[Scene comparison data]
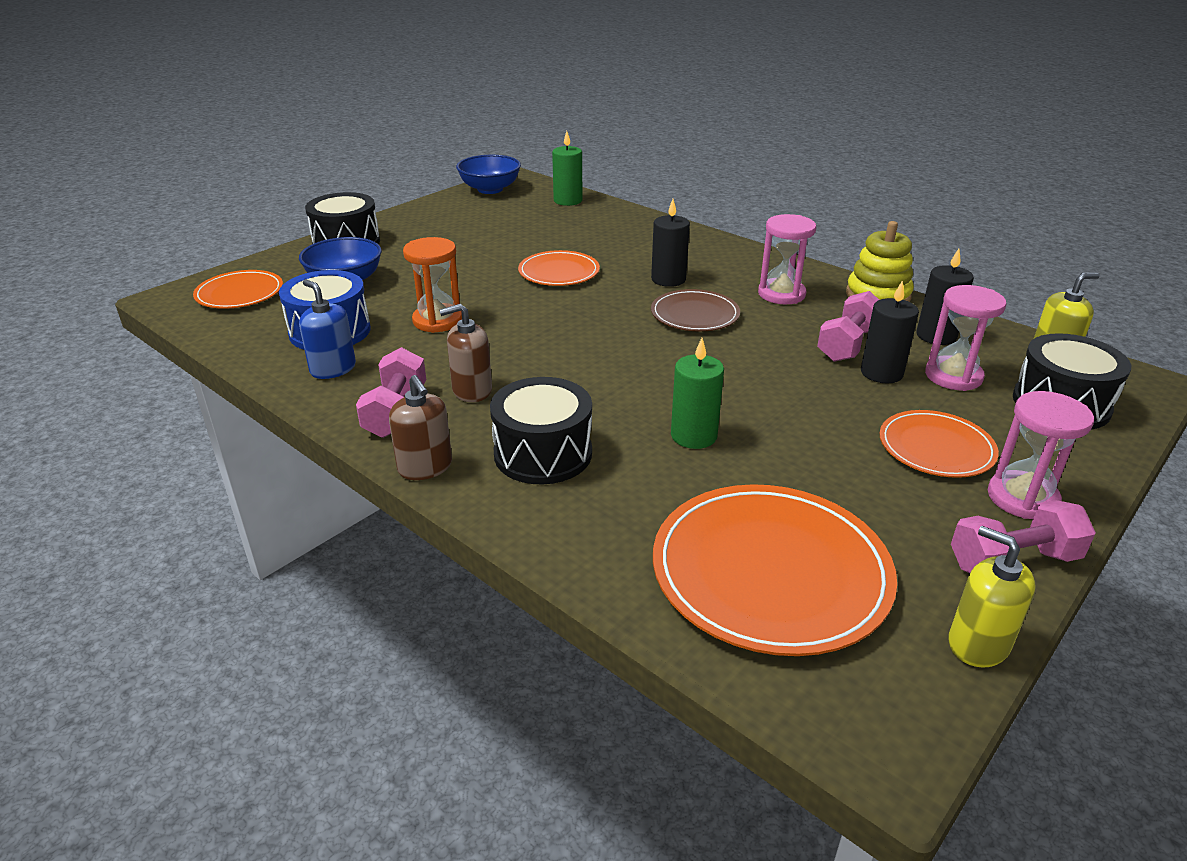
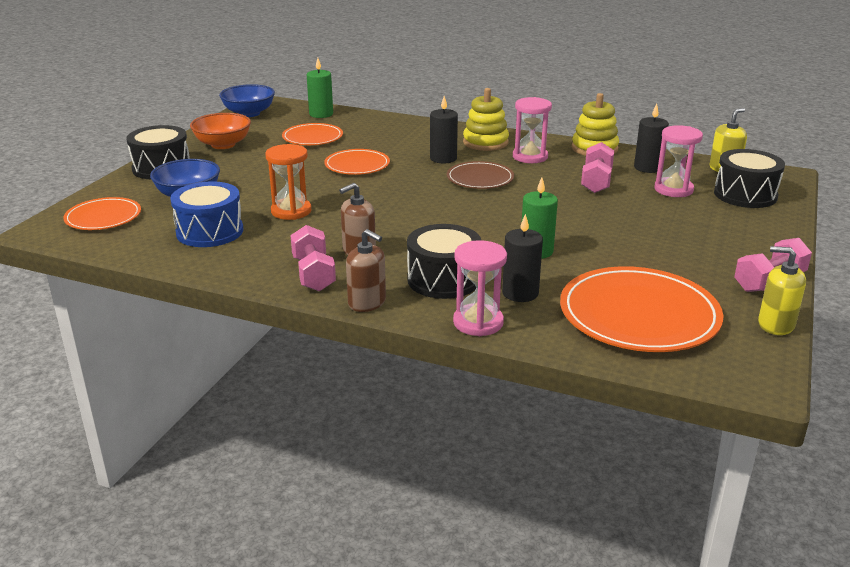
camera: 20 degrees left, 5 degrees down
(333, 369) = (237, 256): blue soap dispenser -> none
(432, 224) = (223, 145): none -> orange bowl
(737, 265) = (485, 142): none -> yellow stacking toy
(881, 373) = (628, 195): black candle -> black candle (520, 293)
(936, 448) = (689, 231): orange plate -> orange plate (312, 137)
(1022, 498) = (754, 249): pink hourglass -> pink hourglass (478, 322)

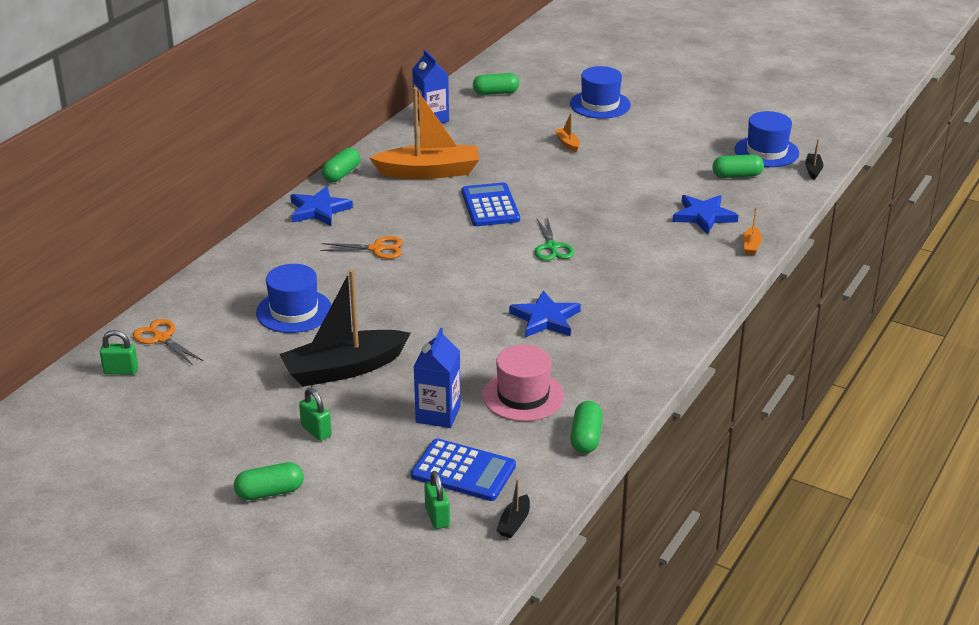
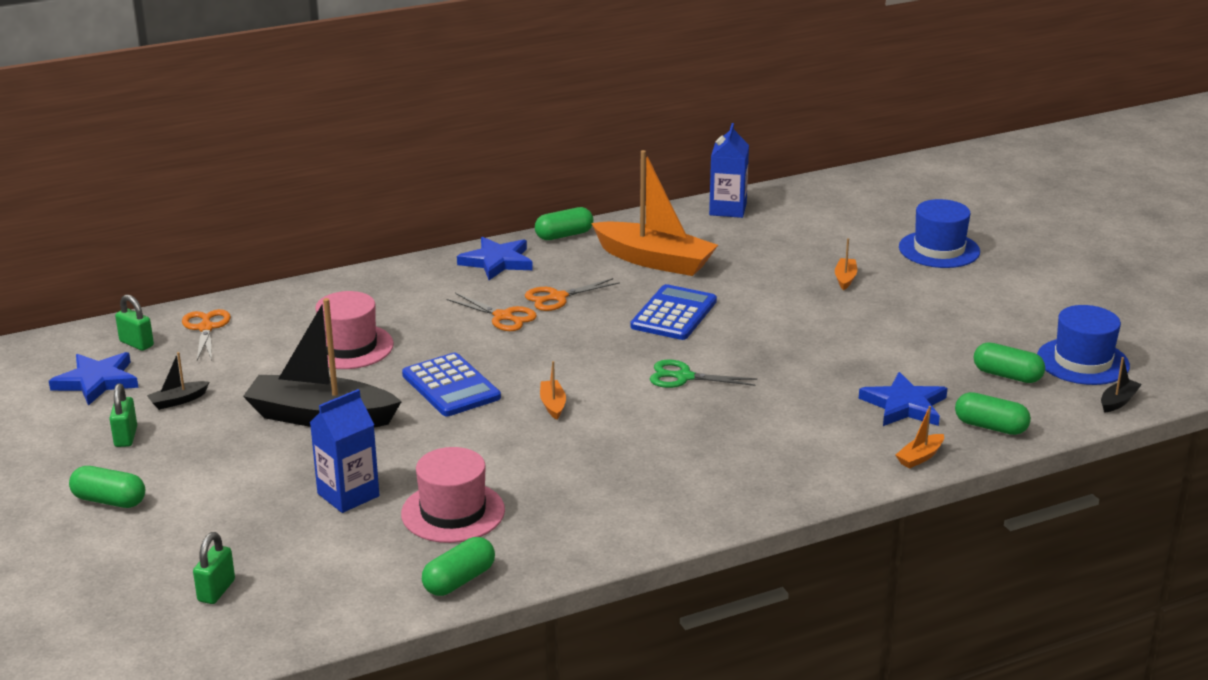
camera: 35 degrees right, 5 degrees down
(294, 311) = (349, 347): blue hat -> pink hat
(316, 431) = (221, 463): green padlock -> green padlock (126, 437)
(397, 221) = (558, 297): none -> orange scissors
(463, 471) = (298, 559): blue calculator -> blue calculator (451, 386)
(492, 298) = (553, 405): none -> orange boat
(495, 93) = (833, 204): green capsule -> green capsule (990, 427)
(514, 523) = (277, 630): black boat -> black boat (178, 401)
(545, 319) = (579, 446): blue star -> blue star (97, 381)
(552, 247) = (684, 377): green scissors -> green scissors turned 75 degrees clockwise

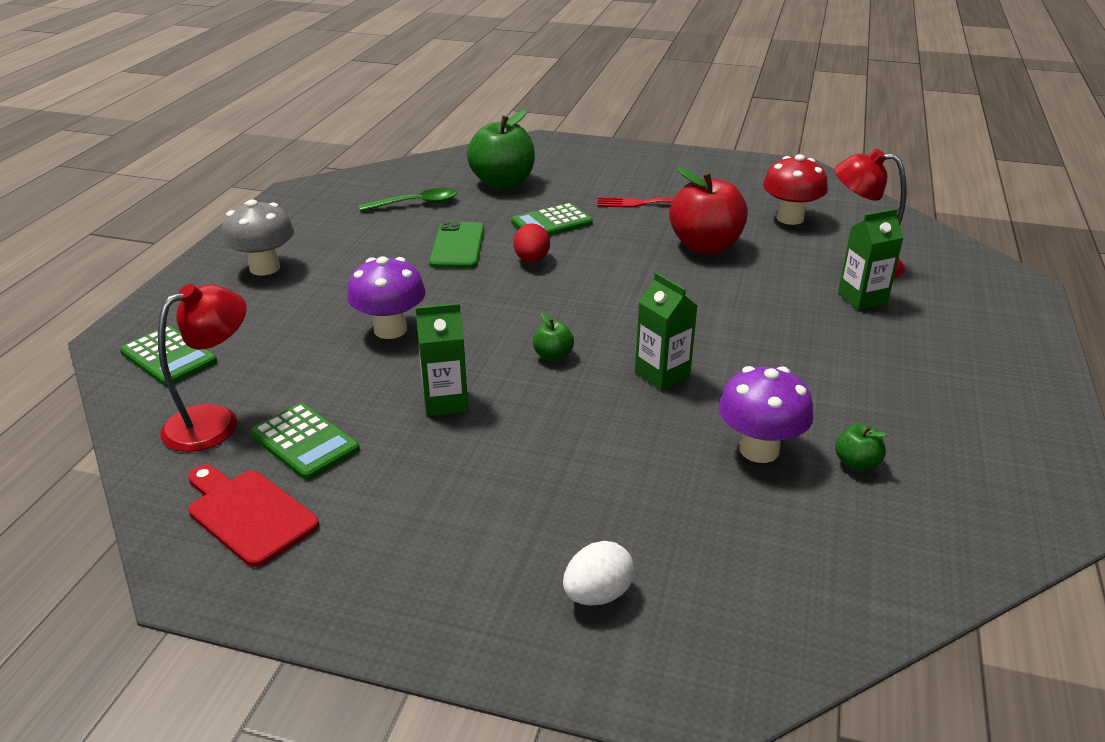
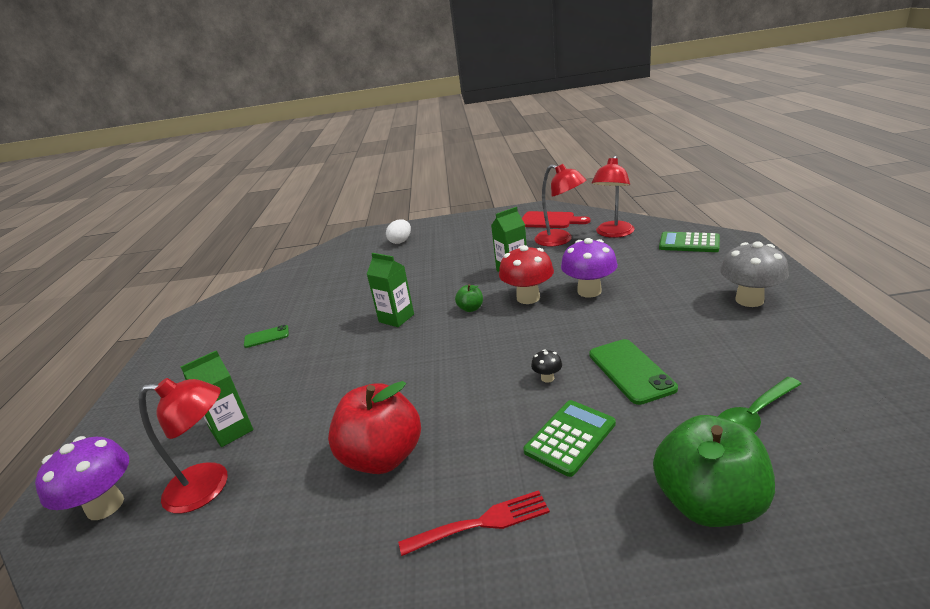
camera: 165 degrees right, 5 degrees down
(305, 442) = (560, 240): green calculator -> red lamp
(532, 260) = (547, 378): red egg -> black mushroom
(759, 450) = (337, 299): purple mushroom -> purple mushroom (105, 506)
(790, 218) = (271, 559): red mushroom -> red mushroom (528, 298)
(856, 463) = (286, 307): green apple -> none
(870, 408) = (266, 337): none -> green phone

Work instructions
From the line that contains "camera: 165 degrees right, 5 degrees down" through the final line of the entries above, every line must be reproduced exactly and nothing more.

Solution to this problem
camera: 165 degrees right, 5 degrees down
(305, 442) = (560, 240): green calculator -> red lamp
(532, 260) = (547, 378): red egg -> black mushroom
(759, 450) = (337, 299): purple mushroom -> purple mushroom (105, 506)
(790, 218) = (271, 559): red mushroom -> red mushroom (528, 298)
(856, 463) = (286, 307): green apple -> none
(870, 408) = (266, 337): none -> green phone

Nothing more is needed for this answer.